*** Opening of Recorded data ***

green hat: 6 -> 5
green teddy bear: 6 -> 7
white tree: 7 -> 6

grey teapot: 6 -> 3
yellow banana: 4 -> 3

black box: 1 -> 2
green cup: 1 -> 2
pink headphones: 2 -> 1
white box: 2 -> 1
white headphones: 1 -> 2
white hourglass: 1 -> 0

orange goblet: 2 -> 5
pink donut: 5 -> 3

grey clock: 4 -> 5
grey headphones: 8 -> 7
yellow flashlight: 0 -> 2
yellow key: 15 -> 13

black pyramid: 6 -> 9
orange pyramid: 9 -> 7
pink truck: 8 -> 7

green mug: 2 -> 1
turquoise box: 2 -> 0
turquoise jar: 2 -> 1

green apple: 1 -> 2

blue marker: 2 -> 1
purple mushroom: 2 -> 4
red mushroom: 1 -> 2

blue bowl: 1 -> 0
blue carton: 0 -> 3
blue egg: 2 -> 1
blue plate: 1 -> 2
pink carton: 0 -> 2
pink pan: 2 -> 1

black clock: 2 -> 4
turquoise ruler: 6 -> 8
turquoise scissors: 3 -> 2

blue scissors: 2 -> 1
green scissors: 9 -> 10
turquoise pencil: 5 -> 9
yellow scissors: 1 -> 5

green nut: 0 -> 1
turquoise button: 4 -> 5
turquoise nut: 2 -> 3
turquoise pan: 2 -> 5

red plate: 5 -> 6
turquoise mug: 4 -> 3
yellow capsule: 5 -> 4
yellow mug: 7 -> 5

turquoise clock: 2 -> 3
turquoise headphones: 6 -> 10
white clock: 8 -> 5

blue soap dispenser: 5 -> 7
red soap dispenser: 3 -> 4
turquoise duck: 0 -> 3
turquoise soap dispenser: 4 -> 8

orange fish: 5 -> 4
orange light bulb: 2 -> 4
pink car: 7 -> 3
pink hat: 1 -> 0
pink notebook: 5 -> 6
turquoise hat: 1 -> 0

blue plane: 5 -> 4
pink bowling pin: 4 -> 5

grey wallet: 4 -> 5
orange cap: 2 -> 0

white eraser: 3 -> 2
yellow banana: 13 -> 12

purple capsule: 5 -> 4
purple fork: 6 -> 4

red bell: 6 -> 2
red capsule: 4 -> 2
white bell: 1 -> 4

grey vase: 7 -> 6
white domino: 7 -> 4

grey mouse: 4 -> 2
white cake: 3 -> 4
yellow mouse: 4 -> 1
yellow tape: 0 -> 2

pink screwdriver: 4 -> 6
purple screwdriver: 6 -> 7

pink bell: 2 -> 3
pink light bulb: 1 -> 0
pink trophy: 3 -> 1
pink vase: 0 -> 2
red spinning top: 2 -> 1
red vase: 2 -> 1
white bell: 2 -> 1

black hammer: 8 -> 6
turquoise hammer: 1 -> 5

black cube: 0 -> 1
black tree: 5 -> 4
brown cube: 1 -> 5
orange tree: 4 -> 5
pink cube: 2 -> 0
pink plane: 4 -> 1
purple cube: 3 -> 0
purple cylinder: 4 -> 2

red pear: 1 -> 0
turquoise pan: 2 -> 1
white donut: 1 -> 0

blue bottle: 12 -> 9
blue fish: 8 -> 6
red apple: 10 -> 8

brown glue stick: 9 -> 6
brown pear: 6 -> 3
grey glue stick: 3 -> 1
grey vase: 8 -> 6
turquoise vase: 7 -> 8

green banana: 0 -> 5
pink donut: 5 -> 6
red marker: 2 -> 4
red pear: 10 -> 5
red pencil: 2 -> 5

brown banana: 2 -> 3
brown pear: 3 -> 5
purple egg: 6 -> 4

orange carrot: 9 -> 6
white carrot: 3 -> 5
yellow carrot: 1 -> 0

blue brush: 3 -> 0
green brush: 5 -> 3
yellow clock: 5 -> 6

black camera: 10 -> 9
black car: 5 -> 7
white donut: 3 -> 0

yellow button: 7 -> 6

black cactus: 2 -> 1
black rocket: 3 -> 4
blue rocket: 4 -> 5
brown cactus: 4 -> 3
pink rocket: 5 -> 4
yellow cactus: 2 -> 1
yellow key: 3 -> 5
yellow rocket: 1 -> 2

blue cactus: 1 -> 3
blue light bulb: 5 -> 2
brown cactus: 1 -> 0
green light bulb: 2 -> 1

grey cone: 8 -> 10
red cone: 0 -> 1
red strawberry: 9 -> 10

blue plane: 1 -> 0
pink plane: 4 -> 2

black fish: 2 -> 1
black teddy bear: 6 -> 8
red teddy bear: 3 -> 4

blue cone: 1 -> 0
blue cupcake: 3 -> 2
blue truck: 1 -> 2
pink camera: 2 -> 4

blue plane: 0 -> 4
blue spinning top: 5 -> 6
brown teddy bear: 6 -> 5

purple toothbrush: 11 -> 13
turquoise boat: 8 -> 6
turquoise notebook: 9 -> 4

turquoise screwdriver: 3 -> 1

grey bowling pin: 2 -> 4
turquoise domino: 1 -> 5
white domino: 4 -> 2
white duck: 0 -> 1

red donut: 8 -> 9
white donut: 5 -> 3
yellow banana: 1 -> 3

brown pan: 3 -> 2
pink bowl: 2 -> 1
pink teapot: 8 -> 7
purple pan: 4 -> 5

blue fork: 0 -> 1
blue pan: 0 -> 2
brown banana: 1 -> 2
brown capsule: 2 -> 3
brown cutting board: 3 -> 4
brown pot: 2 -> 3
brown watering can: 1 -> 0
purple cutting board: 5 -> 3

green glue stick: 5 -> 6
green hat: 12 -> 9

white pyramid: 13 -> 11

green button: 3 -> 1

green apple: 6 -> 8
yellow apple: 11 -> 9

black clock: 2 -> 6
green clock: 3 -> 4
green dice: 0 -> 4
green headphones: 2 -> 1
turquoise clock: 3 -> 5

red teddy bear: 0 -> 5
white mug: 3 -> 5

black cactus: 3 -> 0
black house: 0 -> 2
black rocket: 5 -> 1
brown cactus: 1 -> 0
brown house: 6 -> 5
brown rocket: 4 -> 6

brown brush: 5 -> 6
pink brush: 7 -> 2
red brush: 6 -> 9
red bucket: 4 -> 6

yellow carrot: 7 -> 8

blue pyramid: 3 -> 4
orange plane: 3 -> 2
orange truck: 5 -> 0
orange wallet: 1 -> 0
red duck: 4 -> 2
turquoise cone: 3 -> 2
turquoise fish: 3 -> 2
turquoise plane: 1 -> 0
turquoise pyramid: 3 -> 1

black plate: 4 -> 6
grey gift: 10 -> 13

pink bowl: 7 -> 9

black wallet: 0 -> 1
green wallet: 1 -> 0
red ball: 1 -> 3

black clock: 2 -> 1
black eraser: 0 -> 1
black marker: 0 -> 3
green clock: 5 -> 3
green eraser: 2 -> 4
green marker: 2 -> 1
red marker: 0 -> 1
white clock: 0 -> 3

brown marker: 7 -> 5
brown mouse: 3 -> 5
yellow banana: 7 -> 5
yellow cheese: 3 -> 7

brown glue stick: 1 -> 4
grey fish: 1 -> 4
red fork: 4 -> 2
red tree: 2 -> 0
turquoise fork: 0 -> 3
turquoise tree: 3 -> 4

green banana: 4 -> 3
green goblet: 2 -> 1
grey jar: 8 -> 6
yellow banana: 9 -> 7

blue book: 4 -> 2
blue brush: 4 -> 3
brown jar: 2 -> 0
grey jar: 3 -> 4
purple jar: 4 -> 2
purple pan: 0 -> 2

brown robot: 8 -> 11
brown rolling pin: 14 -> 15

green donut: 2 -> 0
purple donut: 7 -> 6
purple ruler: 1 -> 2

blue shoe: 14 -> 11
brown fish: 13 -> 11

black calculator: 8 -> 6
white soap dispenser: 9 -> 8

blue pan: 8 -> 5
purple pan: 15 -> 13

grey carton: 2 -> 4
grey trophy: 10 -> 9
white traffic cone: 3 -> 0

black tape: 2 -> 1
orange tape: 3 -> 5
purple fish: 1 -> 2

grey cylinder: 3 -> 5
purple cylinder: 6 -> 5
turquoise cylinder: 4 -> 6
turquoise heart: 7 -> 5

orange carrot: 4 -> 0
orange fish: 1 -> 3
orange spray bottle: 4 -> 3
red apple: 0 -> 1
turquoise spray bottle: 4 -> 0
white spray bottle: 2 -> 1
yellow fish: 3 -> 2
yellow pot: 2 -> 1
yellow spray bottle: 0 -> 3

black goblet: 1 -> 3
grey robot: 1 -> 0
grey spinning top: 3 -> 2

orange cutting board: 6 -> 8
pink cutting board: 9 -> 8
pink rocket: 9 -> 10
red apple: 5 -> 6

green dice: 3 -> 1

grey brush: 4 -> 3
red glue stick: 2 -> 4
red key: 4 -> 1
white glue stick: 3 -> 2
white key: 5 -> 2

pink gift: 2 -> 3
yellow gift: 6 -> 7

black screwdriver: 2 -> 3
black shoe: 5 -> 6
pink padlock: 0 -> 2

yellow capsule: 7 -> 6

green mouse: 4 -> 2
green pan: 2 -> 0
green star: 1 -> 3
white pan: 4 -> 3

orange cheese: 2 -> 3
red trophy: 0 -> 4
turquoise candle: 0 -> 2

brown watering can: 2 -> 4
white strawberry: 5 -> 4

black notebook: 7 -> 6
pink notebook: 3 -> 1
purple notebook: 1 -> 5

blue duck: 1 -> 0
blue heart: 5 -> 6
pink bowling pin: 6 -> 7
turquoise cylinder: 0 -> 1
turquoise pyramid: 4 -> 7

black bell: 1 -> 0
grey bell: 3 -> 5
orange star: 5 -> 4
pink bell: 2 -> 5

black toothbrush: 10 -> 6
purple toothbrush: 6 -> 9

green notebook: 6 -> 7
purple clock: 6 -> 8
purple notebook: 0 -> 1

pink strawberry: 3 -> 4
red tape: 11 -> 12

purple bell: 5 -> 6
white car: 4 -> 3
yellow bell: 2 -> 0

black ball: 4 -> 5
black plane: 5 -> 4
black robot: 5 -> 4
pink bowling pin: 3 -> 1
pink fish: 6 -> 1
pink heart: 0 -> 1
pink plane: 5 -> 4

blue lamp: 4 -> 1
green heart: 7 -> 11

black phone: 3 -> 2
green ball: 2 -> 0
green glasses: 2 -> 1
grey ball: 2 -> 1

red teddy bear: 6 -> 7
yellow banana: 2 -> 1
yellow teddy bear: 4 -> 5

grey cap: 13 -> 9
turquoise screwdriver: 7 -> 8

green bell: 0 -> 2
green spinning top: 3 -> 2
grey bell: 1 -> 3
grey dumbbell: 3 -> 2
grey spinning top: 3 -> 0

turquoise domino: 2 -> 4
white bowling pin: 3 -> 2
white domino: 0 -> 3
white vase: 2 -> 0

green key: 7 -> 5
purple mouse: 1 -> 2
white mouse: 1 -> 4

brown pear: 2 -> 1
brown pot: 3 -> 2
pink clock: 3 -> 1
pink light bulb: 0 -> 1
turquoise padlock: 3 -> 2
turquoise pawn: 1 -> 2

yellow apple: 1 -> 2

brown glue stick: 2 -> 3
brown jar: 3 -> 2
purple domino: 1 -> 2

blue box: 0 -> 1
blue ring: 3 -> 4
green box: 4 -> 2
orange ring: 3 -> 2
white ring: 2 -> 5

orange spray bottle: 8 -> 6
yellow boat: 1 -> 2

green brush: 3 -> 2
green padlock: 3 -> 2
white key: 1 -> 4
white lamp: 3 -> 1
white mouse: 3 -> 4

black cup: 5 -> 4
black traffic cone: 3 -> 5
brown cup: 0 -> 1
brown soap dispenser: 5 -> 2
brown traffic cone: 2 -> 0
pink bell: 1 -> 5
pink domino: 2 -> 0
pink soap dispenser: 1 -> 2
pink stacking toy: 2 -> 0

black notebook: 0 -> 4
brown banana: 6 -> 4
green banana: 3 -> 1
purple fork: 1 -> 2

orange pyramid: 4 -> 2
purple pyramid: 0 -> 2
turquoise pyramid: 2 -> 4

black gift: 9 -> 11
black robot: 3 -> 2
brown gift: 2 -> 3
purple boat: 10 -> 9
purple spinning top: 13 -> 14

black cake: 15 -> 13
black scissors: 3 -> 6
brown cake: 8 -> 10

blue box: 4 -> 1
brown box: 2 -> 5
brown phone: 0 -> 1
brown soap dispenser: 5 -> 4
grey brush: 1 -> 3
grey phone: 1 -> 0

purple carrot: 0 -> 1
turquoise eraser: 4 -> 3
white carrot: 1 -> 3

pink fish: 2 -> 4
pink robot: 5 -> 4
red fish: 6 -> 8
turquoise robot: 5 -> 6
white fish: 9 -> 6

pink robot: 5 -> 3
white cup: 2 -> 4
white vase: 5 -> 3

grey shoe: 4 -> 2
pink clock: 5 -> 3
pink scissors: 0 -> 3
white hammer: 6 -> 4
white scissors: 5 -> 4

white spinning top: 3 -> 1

*** Close of Recorded data ***

## Directions for this task:
The sole thing to report is how many lines in the data hold the string "screwdriver".

## Response area:
5